Aim of the exercise: From the listing below, pull out each line that contains the string "place". Letter case matters.

(Collection entries)

════════════════════

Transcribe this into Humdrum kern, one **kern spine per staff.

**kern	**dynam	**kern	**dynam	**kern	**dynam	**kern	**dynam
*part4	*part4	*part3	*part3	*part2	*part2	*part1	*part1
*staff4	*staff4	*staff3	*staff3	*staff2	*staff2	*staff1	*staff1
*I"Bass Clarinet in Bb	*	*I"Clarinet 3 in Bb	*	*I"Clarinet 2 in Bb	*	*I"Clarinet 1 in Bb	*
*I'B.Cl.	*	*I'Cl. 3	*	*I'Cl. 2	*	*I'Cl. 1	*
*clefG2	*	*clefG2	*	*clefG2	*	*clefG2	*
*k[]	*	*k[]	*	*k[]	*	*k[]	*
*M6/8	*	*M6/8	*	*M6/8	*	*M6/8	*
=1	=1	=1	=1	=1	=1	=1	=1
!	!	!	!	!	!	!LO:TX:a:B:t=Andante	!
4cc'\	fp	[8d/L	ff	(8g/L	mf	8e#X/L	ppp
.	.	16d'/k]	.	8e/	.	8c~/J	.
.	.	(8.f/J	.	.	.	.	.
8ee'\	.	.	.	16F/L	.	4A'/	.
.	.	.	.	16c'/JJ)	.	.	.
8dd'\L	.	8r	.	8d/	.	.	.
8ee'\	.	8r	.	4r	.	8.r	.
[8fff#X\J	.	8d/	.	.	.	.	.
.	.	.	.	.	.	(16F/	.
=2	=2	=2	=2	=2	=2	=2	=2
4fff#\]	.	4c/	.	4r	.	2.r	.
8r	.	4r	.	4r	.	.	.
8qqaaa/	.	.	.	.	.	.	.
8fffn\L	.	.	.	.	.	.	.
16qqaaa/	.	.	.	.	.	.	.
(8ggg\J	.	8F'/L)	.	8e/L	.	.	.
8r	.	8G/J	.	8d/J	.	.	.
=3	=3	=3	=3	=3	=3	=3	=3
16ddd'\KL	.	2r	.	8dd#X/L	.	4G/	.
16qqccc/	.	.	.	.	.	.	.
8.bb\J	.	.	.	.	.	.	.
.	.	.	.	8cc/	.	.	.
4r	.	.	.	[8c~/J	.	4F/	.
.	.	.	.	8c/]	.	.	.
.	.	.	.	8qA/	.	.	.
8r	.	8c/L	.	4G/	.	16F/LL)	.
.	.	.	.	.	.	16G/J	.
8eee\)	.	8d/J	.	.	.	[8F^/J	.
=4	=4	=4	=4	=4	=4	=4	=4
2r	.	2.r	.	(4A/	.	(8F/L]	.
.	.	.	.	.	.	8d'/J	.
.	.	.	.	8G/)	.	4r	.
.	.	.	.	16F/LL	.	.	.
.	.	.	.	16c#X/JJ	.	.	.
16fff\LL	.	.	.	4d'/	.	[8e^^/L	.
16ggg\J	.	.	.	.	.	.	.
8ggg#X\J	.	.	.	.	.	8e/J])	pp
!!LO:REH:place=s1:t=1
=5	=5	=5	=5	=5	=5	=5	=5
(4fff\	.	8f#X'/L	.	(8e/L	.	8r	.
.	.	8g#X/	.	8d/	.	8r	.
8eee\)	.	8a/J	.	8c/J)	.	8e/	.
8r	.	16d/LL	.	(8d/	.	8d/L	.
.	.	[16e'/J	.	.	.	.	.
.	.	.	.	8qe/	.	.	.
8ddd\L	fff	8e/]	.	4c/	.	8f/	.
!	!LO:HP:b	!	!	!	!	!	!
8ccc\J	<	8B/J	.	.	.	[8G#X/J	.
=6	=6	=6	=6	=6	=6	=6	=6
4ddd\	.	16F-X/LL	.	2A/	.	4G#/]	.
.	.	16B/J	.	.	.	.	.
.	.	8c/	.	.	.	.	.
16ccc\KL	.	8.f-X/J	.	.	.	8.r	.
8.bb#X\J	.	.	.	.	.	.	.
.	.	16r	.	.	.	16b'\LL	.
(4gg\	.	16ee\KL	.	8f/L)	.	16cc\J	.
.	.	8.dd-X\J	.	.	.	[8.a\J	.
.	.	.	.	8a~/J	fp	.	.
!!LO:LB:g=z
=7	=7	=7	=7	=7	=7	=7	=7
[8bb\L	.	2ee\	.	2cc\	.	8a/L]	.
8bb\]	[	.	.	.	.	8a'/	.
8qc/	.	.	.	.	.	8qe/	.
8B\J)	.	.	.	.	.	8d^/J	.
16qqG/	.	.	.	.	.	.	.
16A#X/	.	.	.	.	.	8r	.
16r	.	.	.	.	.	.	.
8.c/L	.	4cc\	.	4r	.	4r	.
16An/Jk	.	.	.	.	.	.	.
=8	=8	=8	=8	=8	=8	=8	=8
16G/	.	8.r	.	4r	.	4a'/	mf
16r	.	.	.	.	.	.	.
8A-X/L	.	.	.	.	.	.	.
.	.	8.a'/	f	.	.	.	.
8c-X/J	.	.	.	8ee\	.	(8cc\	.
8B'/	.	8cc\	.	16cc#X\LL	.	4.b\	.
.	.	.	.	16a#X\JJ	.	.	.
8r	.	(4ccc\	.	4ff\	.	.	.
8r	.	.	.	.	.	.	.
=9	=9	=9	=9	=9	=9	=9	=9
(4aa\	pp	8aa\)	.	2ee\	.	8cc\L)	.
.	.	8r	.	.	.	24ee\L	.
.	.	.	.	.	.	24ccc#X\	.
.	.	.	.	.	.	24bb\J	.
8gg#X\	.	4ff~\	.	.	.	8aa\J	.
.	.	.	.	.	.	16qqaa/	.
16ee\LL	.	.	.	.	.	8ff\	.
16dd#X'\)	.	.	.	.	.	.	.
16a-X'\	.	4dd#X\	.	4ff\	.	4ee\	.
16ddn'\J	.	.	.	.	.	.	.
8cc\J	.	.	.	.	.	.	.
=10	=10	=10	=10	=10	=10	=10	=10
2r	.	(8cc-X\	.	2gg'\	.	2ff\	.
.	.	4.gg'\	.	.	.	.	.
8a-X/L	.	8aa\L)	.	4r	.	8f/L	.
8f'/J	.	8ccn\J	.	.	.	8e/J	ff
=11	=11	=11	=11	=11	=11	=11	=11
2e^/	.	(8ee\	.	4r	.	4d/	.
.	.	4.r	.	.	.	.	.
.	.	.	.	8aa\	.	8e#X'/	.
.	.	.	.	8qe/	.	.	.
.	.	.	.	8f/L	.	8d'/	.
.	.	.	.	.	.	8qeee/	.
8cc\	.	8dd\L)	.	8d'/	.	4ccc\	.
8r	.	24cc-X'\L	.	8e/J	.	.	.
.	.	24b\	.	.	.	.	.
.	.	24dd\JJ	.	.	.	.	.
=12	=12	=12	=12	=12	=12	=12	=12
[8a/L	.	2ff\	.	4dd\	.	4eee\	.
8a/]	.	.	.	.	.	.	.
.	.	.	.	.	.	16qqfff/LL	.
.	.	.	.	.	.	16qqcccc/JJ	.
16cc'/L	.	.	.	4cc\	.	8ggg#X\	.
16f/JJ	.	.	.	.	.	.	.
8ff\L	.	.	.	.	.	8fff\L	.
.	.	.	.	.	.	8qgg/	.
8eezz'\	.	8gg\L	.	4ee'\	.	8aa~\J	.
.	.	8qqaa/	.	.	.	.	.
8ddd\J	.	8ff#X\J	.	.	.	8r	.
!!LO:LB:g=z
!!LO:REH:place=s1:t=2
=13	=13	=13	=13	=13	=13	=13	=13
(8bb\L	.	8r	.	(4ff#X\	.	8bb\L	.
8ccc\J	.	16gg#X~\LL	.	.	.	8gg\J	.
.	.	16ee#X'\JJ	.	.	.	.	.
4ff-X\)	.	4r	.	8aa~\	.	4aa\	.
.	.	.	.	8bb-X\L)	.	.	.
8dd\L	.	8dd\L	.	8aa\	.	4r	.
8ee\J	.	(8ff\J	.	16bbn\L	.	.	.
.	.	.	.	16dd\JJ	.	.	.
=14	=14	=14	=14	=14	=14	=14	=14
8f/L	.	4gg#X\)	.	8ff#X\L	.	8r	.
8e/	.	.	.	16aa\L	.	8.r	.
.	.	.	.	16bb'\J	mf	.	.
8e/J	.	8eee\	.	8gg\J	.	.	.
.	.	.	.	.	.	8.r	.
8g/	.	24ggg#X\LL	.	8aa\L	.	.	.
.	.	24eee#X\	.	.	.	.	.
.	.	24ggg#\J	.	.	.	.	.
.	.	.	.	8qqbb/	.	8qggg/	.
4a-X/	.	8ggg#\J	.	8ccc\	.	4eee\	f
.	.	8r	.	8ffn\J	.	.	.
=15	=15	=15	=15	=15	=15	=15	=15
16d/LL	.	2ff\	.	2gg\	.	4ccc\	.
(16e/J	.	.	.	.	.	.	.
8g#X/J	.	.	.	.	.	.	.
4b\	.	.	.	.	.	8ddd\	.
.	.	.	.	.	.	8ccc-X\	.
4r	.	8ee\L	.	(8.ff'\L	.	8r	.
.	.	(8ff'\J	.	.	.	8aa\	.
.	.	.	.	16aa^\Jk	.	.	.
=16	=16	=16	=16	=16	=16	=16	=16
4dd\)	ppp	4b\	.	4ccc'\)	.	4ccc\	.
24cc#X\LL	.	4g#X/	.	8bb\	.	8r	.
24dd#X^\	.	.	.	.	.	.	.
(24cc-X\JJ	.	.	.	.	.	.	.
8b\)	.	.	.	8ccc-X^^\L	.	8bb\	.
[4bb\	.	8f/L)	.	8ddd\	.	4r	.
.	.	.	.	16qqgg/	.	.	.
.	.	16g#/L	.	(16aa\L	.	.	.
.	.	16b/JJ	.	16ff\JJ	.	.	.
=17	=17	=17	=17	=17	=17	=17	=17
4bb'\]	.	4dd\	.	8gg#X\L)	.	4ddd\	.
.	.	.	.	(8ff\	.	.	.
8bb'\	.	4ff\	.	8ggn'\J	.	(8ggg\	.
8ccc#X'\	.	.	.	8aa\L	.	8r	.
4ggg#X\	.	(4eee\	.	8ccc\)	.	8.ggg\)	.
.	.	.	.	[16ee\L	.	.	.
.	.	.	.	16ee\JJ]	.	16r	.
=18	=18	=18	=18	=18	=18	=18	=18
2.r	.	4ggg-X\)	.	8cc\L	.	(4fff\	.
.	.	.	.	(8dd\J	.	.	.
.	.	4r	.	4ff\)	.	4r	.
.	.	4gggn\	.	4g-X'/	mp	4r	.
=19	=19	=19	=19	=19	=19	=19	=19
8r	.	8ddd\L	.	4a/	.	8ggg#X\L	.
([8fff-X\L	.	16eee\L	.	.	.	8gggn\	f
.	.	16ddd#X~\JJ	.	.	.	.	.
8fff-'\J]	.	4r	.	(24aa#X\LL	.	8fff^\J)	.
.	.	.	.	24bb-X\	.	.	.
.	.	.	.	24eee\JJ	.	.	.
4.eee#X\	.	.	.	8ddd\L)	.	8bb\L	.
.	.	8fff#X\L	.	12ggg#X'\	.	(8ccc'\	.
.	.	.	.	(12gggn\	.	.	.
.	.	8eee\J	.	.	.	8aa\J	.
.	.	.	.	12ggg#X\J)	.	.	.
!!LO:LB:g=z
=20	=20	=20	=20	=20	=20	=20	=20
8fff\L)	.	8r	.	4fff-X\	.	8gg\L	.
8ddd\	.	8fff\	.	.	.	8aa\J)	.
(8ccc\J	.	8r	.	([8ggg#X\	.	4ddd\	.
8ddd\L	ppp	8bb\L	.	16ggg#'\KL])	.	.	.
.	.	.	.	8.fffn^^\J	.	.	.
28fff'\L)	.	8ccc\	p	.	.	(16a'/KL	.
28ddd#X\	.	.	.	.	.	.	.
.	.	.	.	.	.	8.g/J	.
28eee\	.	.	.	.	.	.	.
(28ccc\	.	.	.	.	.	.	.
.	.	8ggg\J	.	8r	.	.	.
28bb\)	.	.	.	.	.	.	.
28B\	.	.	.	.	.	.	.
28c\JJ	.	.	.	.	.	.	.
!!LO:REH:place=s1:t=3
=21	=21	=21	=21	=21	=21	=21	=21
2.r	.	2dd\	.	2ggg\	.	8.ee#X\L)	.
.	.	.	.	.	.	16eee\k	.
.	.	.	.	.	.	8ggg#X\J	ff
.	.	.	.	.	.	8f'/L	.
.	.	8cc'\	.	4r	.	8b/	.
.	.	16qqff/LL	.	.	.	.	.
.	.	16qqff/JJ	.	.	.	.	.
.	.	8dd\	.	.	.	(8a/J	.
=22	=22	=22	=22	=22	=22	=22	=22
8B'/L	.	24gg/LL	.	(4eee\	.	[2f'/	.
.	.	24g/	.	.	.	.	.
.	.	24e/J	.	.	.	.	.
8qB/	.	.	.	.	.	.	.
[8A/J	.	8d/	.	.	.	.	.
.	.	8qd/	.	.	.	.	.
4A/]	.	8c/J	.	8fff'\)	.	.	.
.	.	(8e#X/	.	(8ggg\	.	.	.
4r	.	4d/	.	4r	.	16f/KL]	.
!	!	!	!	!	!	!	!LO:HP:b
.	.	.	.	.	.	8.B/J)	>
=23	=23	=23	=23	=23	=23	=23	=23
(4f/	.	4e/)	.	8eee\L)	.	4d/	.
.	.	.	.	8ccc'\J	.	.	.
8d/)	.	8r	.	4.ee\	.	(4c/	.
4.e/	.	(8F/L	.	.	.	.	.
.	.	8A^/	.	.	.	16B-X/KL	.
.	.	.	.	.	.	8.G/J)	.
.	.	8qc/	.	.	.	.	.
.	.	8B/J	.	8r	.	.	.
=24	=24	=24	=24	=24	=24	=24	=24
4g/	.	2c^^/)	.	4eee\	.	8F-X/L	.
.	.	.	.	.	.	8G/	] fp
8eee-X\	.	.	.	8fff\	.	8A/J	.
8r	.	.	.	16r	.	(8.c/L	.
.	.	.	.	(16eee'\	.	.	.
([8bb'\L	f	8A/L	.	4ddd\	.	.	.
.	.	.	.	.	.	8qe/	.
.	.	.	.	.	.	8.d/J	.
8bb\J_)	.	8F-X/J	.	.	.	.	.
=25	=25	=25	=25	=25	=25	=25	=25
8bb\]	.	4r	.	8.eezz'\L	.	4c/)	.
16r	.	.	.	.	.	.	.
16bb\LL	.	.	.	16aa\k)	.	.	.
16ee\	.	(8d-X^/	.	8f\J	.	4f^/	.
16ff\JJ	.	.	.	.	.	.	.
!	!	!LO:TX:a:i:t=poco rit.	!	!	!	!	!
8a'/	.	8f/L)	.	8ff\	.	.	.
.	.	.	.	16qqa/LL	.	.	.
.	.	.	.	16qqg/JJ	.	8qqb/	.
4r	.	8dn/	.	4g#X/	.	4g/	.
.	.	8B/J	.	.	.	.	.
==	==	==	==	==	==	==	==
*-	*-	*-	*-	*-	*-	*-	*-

════════════════════

Answer to the exercise:
!!LO:REH:place=s1:t=1
!!LO:REH:place=s1:t=2
!!LO:REH:place=s1:t=3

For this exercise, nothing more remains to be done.